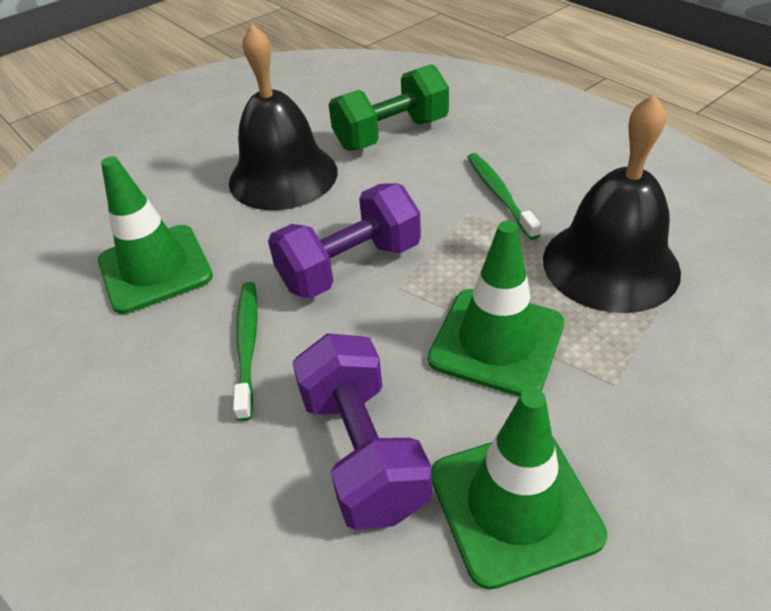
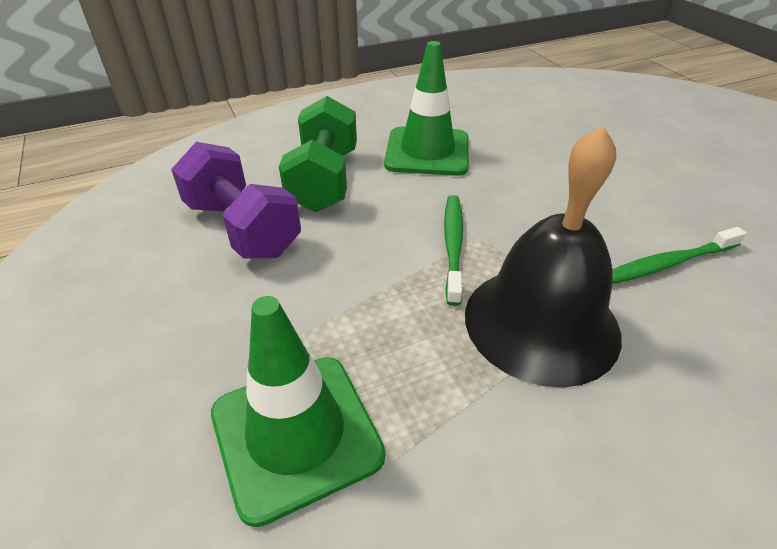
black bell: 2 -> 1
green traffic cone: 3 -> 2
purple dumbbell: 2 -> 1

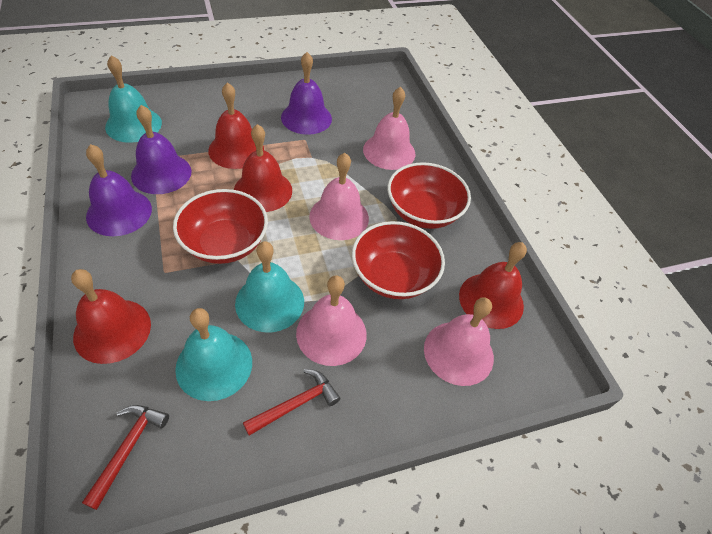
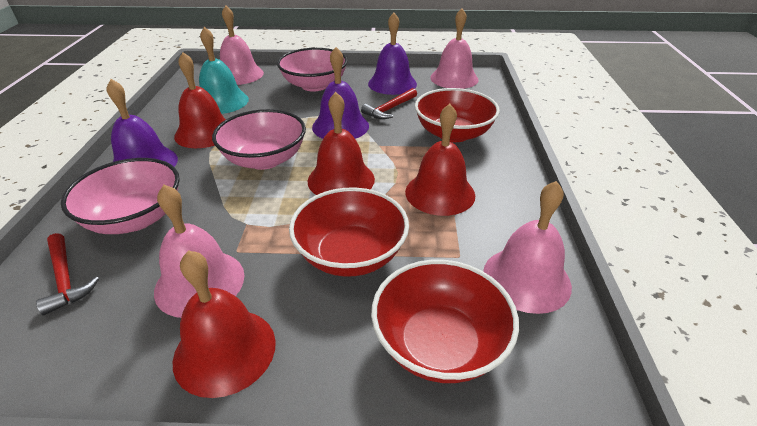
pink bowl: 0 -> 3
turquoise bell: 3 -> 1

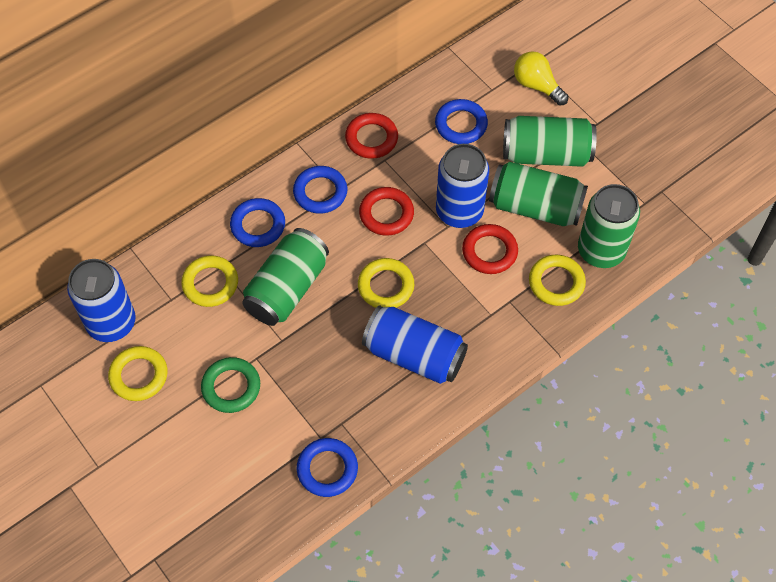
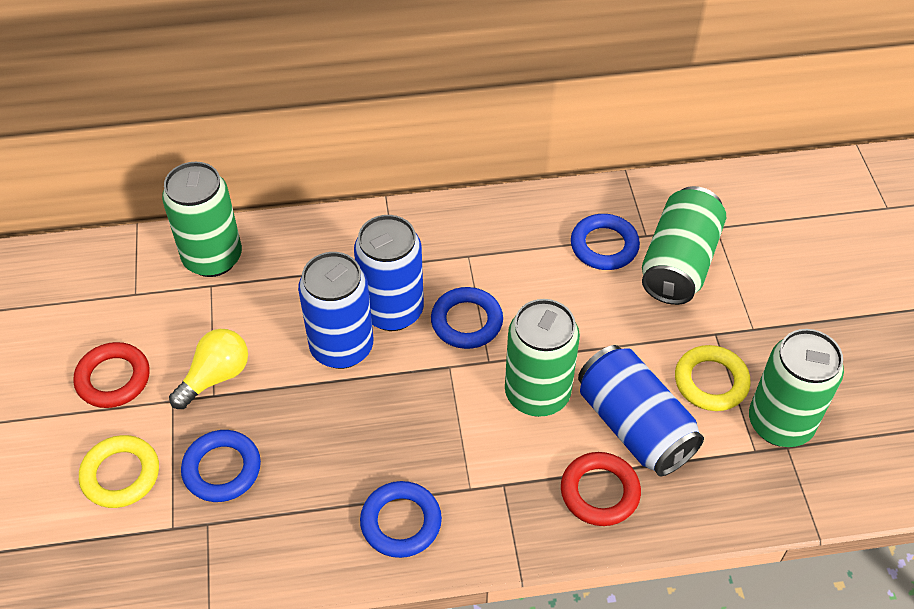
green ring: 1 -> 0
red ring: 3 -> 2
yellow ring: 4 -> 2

════════

**Instructions for the task**
Print, exactly as written, the lines from the one containing "green traffic cone: 3 -> 2" to the end of the material, both ends included, and nothing else; no pictures.

**Result below**
green traffic cone: 3 -> 2
purple dumbbell: 2 -> 1

pink bowl: 0 -> 3
turquoise bell: 3 -> 1

green ring: 1 -> 0
red ring: 3 -> 2
yellow ring: 4 -> 2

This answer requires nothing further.